TASK REQUIREMENTS: Show every line of the data below that includes the word "AOUT".

RECORDS FOR THE EXERCISE:
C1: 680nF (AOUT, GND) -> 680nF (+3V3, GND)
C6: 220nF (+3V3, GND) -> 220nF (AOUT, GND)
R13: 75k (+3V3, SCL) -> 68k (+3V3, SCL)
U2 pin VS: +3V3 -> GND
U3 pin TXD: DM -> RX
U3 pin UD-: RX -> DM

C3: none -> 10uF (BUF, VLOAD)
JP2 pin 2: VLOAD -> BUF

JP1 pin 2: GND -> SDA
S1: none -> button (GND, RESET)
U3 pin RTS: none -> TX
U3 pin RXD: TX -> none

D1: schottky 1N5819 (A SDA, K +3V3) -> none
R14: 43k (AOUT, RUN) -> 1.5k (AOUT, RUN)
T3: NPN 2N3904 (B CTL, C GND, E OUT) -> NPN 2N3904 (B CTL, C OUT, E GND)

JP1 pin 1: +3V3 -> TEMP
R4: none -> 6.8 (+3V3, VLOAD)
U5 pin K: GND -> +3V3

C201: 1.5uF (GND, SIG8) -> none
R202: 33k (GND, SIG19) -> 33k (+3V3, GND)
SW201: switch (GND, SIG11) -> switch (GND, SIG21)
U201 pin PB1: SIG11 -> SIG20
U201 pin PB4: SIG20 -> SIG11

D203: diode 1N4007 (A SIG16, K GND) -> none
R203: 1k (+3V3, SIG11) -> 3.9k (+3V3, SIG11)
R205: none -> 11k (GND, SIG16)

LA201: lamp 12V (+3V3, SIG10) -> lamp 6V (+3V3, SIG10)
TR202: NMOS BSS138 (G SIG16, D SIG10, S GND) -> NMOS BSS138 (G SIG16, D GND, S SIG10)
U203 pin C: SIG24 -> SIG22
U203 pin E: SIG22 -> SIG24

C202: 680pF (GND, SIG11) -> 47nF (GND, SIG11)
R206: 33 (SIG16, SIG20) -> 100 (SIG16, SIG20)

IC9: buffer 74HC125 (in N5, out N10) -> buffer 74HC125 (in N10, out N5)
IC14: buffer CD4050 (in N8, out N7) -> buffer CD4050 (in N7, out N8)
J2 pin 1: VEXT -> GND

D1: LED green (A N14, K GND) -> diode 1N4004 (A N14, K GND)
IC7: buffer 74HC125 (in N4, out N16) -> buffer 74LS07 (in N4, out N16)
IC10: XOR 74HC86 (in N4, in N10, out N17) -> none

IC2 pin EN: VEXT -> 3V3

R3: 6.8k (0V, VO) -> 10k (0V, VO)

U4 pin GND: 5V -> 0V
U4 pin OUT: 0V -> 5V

SOLVED EXERCISE:
C1: 680nF (AOUT, GND) -> 680nF (+3V3, GND)
C6: 220nF (+3V3, GND) -> 220nF (AOUT, GND)
R14: 43k (AOUT, RUN) -> 1.5k (AOUT, RUN)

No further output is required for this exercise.